--- Start Entries ---

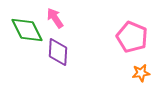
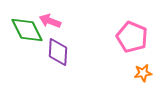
pink arrow: moved 5 px left, 3 px down; rotated 35 degrees counterclockwise
orange star: moved 2 px right
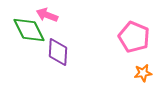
pink arrow: moved 3 px left, 6 px up
green diamond: moved 2 px right
pink pentagon: moved 2 px right
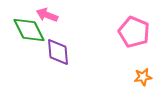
pink pentagon: moved 5 px up
purple diamond: rotated 8 degrees counterclockwise
orange star: moved 4 px down
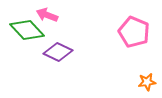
green diamond: moved 2 px left; rotated 16 degrees counterclockwise
purple diamond: rotated 60 degrees counterclockwise
orange star: moved 4 px right, 5 px down
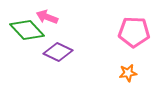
pink arrow: moved 2 px down
pink pentagon: rotated 20 degrees counterclockwise
orange star: moved 19 px left, 9 px up
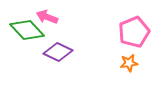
pink pentagon: rotated 24 degrees counterclockwise
orange star: moved 1 px right, 10 px up
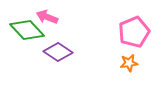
purple diamond: rotated 8 degrees clockwise
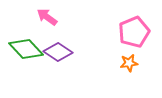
pink arrow: rotated 15 degrees clockwise
green diamond: moved 1 px left, 19 px down
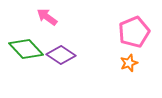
purple diamond: moved 3 px right, 3 px down
orange star: rotated 12 degrees counterclockwise
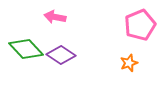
pink arrow: moved 8 px right; rotated 25 degrees counterclockwise
pink pentagon: moved 6 px right, 7 px up
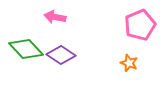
orange star: rotated 30 degrees counterclockwise
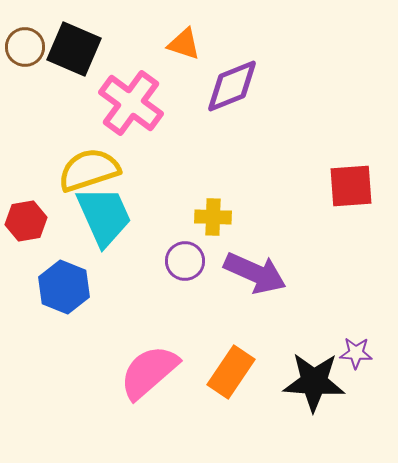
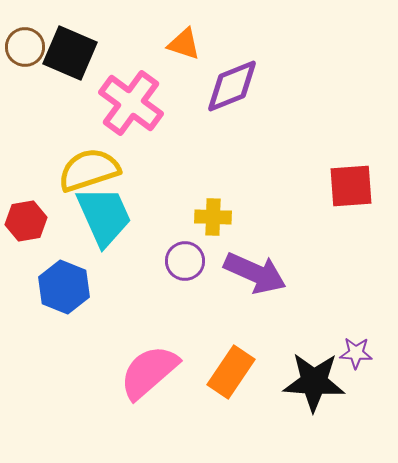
black square: moved 4 px left, 4 px down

--- End Entries ---

Reproduce verbatim the stretch from the line containing "pink arrow: moved 2 px down" through the end of the data, omitting every picture marker.

pink arrow: moved 2 px down
pink pentagon: rotated 20 degrees counterclockwise
orange star: moved 19 px left, 9 px up
pink pentagon: rotated 24 degrees counterclockwise
orange star: moved 1 px right, 10 px up
purple diamond: rotated 8 degrees clockwise
pink arrow: rotated 15 degrees clockwise
green diamond: moved 1 px left, 19 px down
purple diamond: moved 3 px right, 3 px down
orange star: rotated 12 degrees counterclockwise
pink arrow: moved 8 px right; rotated 25 degrees counterclockwise
pink pentagon: moved 6 px right, 7 px up
orange star: rotated 30 degrees counterclockwise
black square: moved 4 px left, 4 px down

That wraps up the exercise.